Assigned task:
The answer should be a number alone: the count of lines in the listing below that include "orange".
____________________
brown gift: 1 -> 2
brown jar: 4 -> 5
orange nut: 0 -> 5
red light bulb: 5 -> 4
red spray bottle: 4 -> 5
____________________
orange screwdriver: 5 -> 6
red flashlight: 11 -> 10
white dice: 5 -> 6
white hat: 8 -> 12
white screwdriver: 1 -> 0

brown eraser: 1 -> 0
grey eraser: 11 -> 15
____________________
Result of the task:
2